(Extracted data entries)
********************

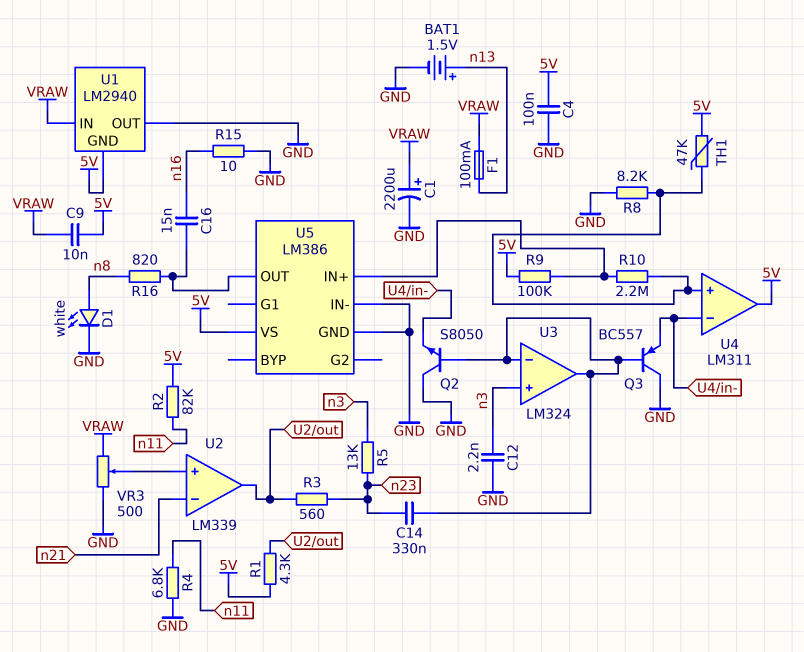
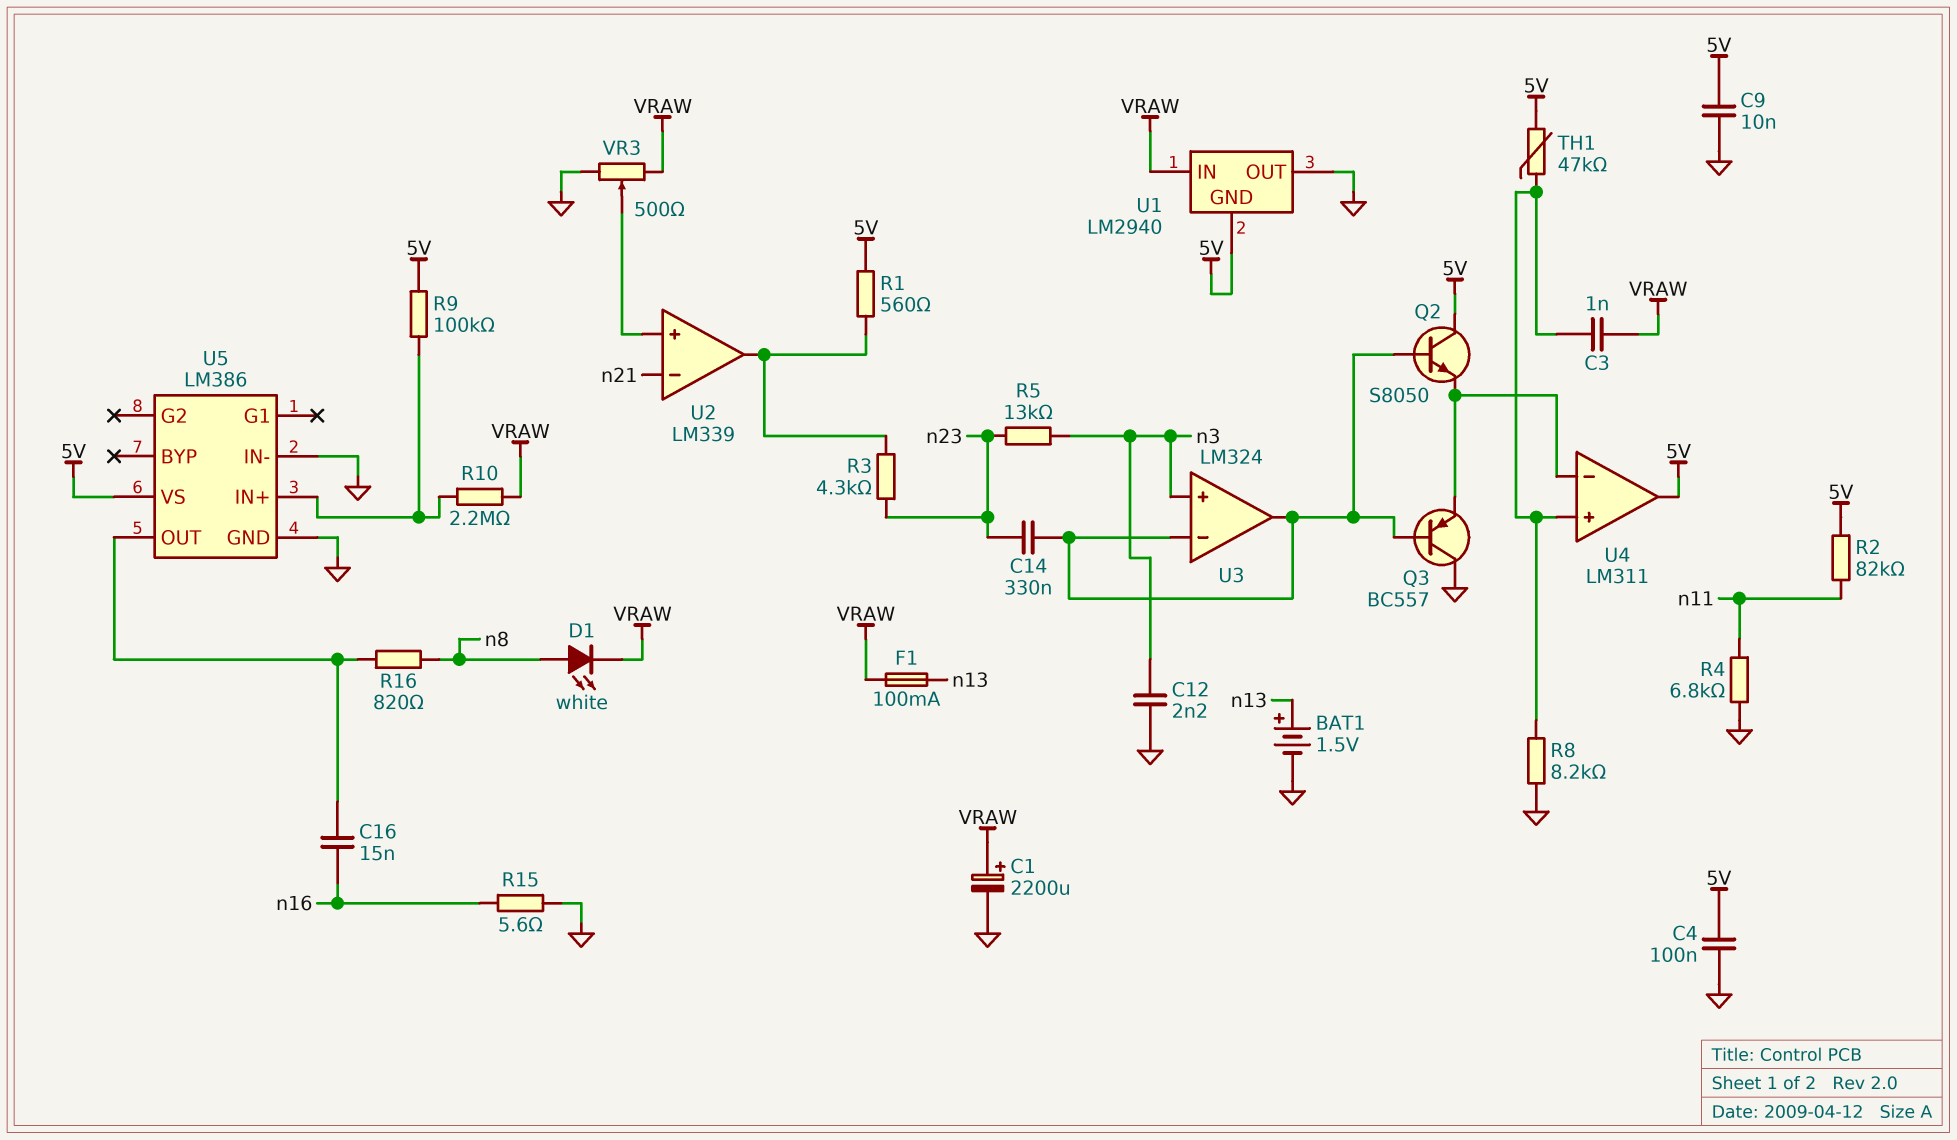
C3: none -> 1nF (U4/in+, VRAW)
C9: 10nF (5V, VRAW) -> 10nF (5V, GND)
D1: LED white (A n8, K GND) -> LED white (A n8, K VRAW)
Q2: NPN S8050 (B U3/in-, C GND, E U4/in-) -> NPN S8050 (B U3/in-, C 5V, E U4/in-)
R1: 4.3k (5V, U2/out) -> 560 (5V, U2/out)
R3: 560 (U2/out, n23) -> 4.3k (U2/out, n23)
R10: 2.2M (U4/in+, U5/IN+) -> 2.2M (U5/IN+, VRAW)
R15: 10 (GND, n16) -> 5.6 (GND, n16)

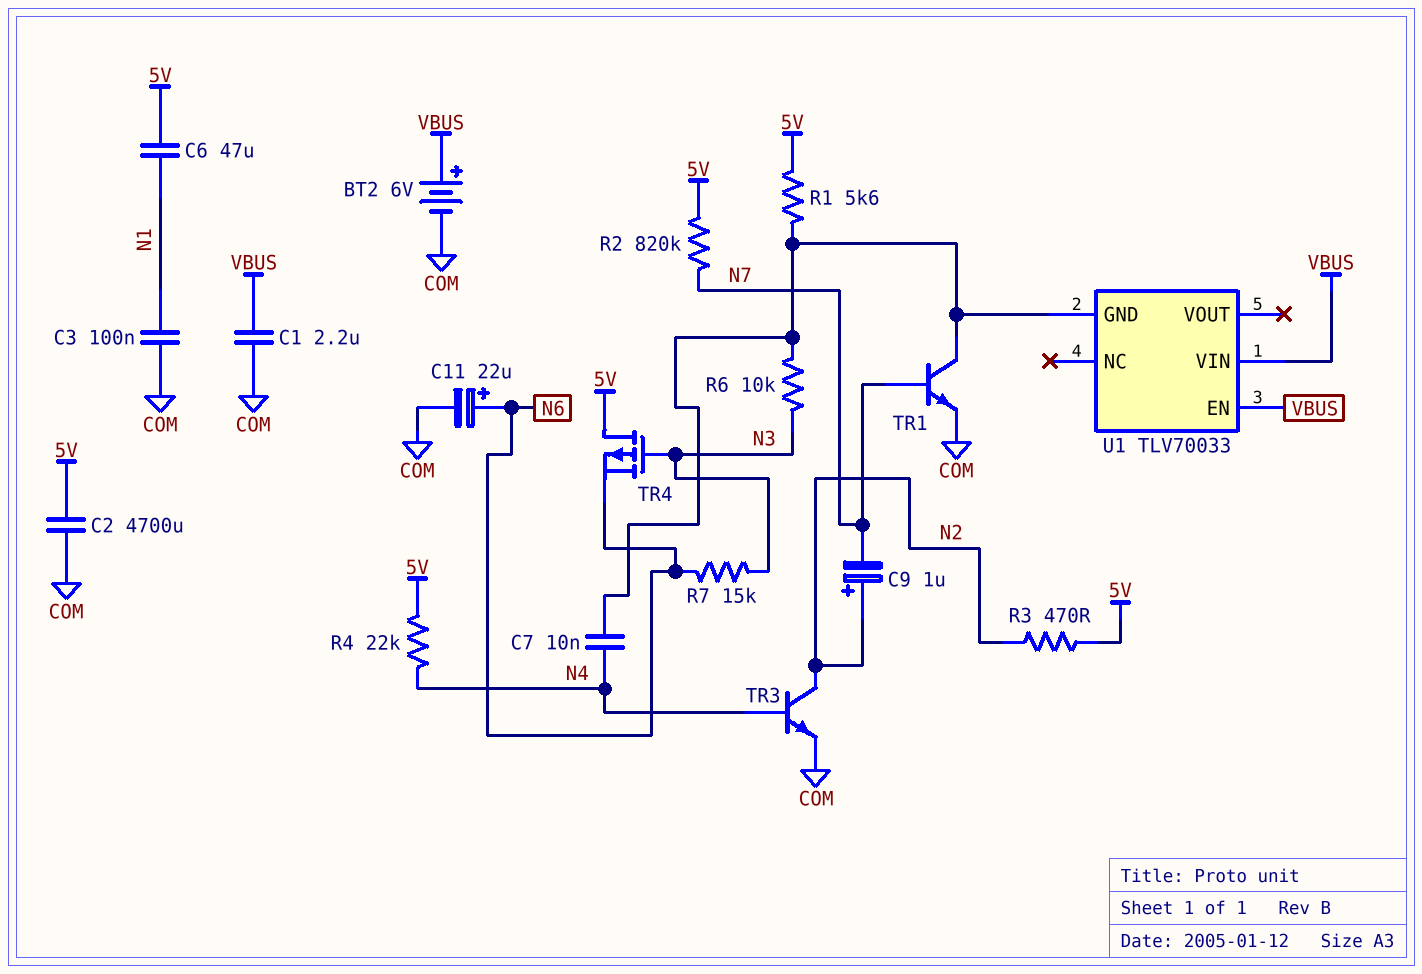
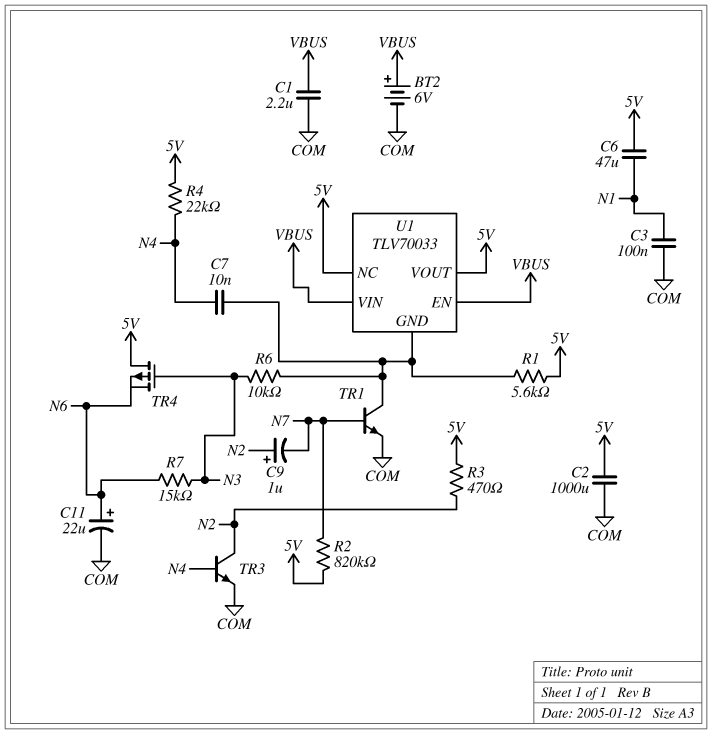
C2: 4700uF (5V, COM) -> 1000uF (5V, COM)
U1 pin NC: none -> 5V
U1 pin VOUT: none -> 5V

********************

TASK INSTRUCTIONS:
Within the entries above, how many lines contain the word "none"? State the number only.

EXERCISE ANSWER:
3